-- Exercise data follows --

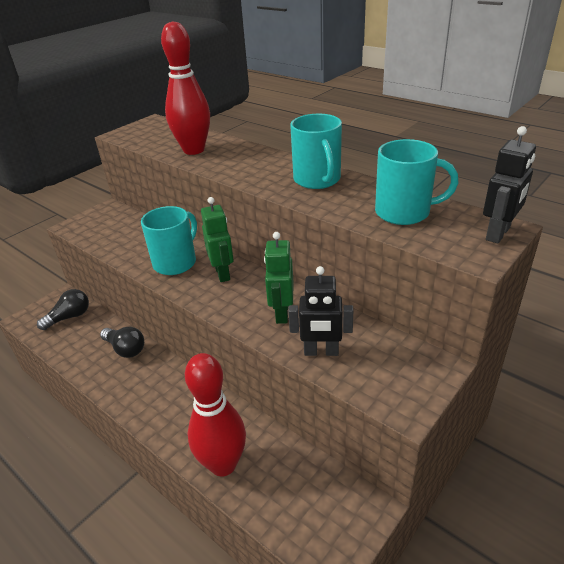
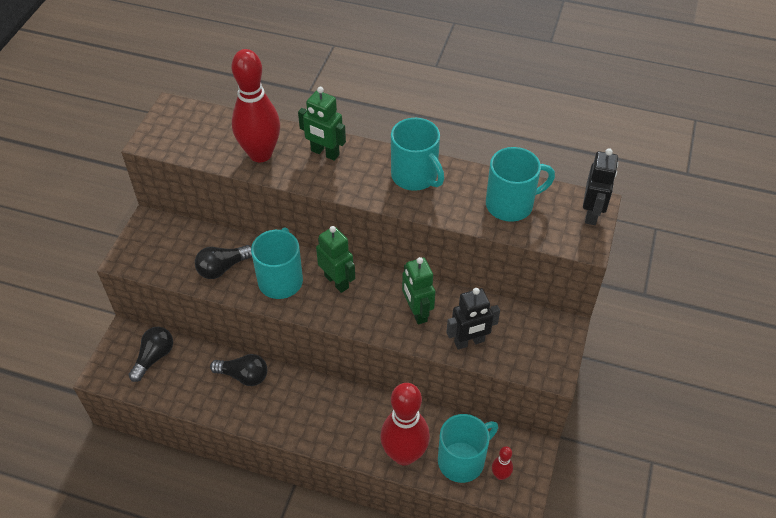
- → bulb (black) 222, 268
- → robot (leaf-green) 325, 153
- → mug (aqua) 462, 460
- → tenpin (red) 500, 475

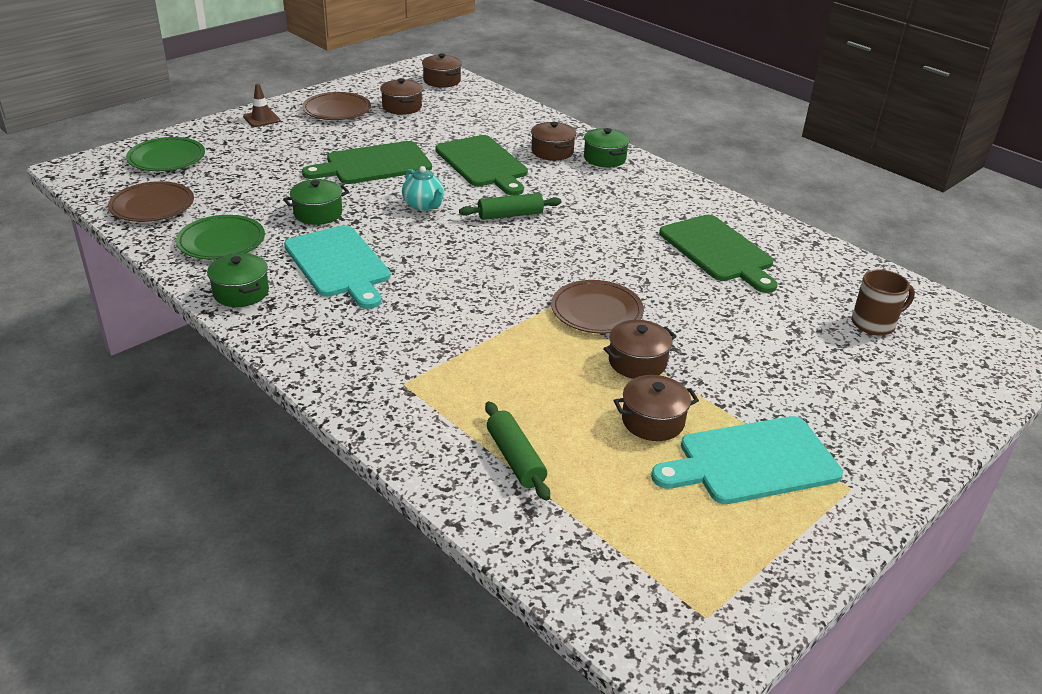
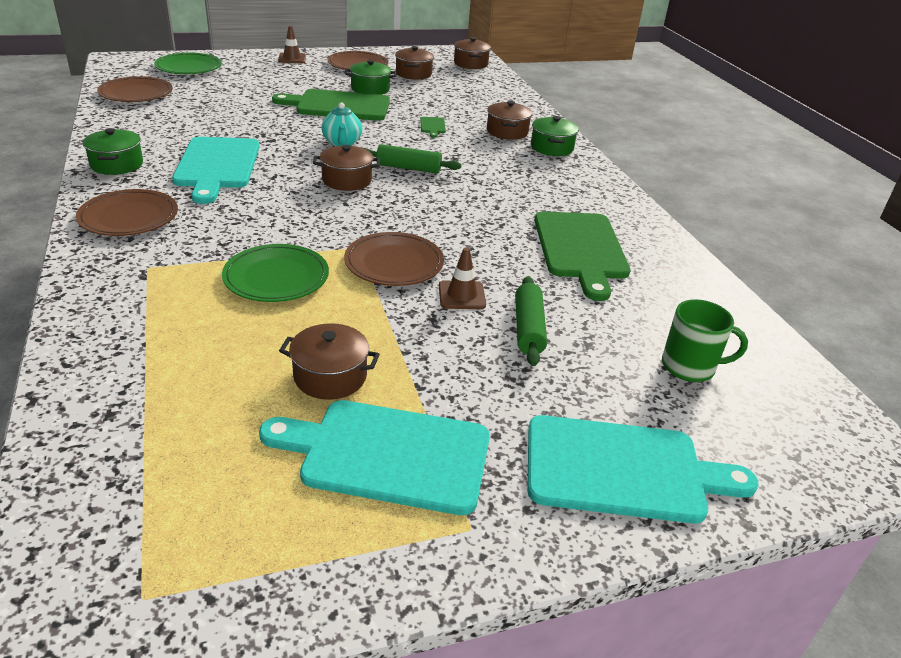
plate (leaf-green) 221, 242 → plate (leaf-green) 276, 277, relocated
cooking pot (leaf-green) 318, 213 → cooking pot (leaf-green) 370, 89, relocated
cutting board (leaf-green) 483, 164 → cutting board (leaf-green) 432, 126, x0.40
rolling pin (leaf-green) 515, 458 → rolling pin (leaf-green) 528, 329, relocated
cooking pot (brown) 637, 362 → cooking pot (brown) 347, 180, relocated
mug (brown) 874, 324 → mug (leaf-green) 689, 367
- → plate (brown) 129, 217
- → traffic cone (brown) 462, 295
- → cutting board (aqua) 622, 470

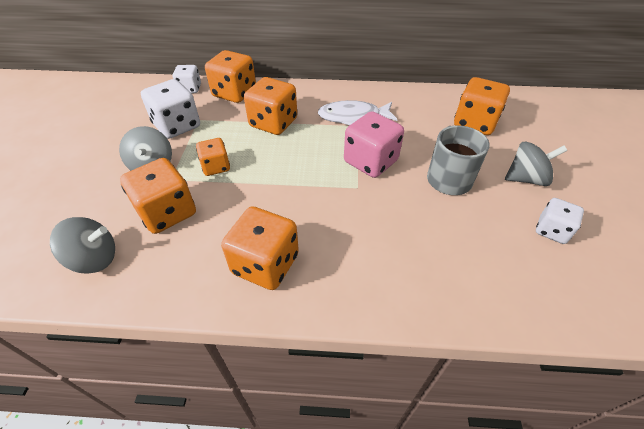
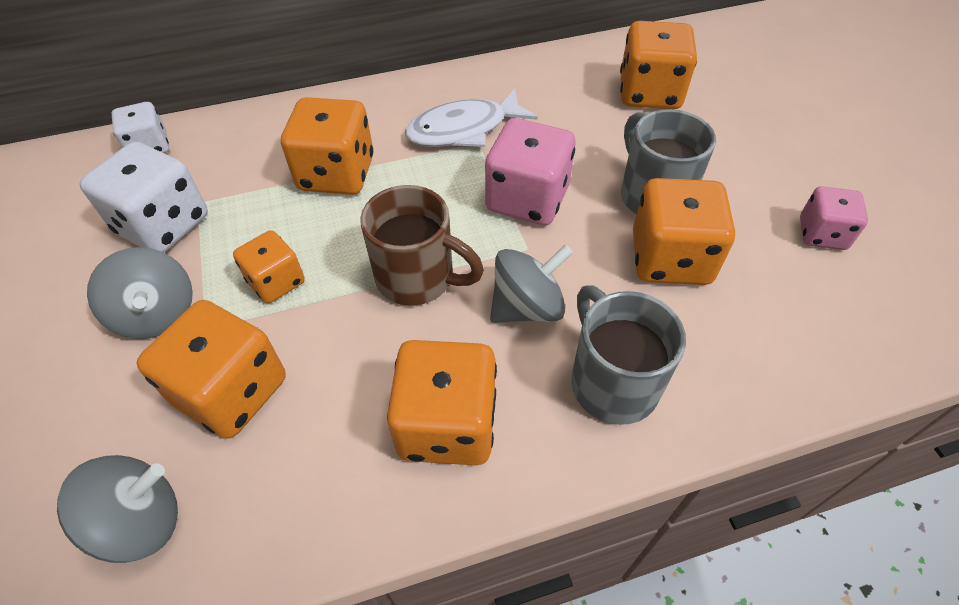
dice (bright orange) 234, 93 → dice (bright orange) 670, 258, relocated
toy top (ash-grey) 526, 179 → toy top (ash-grey) 527, 307, relocated
dice (white) 551, 230 → dice (rosy) 822, 234
- → mug (brown) 418, 278
- → mug (ash-grey) 612, 382

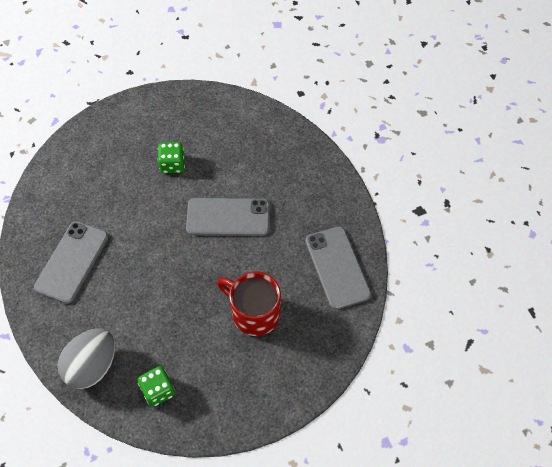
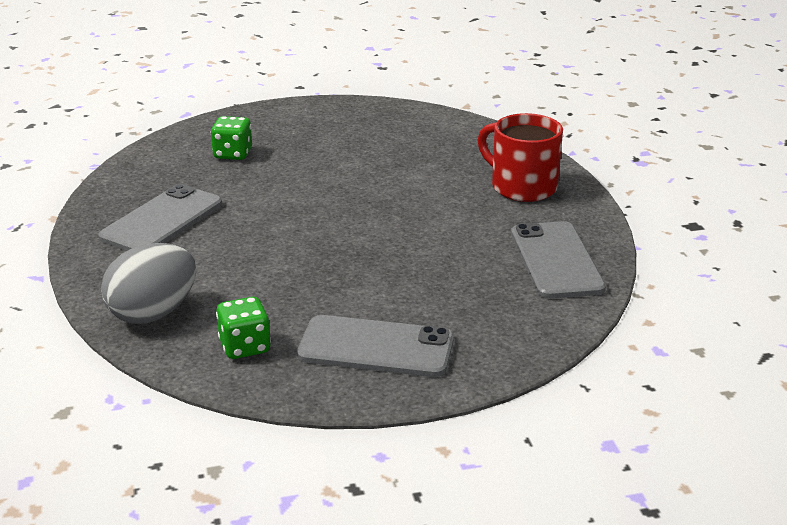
dice (leaf-green) 172, 165 → dice (leaf-green) 233, 154, relocated
phone (ash-grey) 228, 217 → phone (ash-grey) 376, 347, relocated
mug (red) 254, 313 → mug (red) 522, 187, relocated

-- Exercise data concluded --

■ Problem to solve
Give the entries again exactly. Pictures stay out.

■ Written response
- → bulb (black) 222, 268
- → robot (leaf-green) 325, 153
- → mug (aqua) 462, 460
- → tenpin (red) 500, 475

plate (leaf-green) 221, 242 → plate (leaf-green) 276, 277, relocated
cooking pot (leaf-green) 318, 213 → cooking pot (leaf-green) 370, 89, relocated
cutting board (leaf-green) 483, 164 → cutting board (leaf-green) 432, 126, x0.40
rolling pin (leaf-green) 515, 458 → rolling pin (leaf-green) 528, 329, relocated
cooking pot (brown) 637, 362 → cooking pot (brown) 347, 180, relocated
mug (brown) 874, 324 → mug (leaf-green) 689, 367
- → plate (brown) 129, 217
- → traffic cone (brown) 462, 295
- → cutting board (aqua) 622, 470

dice (bright orange) 234, 93 → dice (bright orange) 670, 258, relocated
toy top (ash-grey) 526, 179 → toy top (ash-grey) 527, 307, relocated
dice (white) 551, 230 → dice (rosy) 822, 234
- → mug (brown) 418, 278
- → mug (ash-grey) 612, 382

dice (leaf-green) 172, 165 → dice (leaf-green) 233, 154, relocated
phone (ash-grey) 228, 217 → phone (ash-grey) 376, 347, relocated
mug (red) 254, 313 → mug (red) 522, 187, relocated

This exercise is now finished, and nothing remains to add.